▶ **Your objective**: Transcribe all data verbatim. Skip the pictures.

▶ **Information provided**:
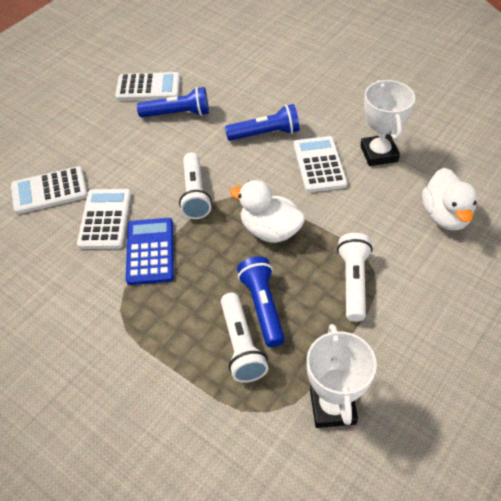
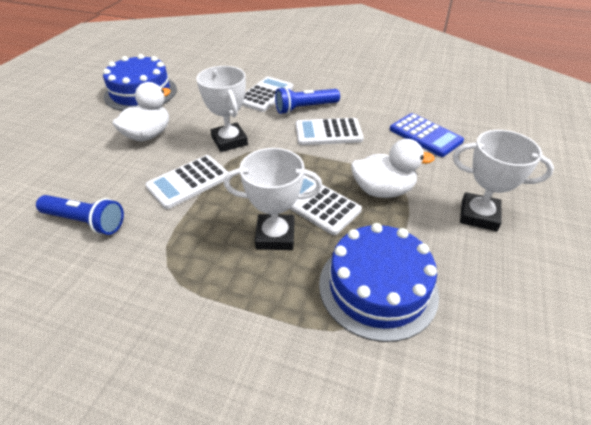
blue cake: 0 -> 2
blue flashlight: 3 -> 2
white flashlight: 3 -> 0
white trophy: 2 -> 3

▶ **Task output**:
blue cake: 0 -> 2
blue flashlight: 3 -> 2
white flashlight: 3 -> 0
white trophy: 2 -> 3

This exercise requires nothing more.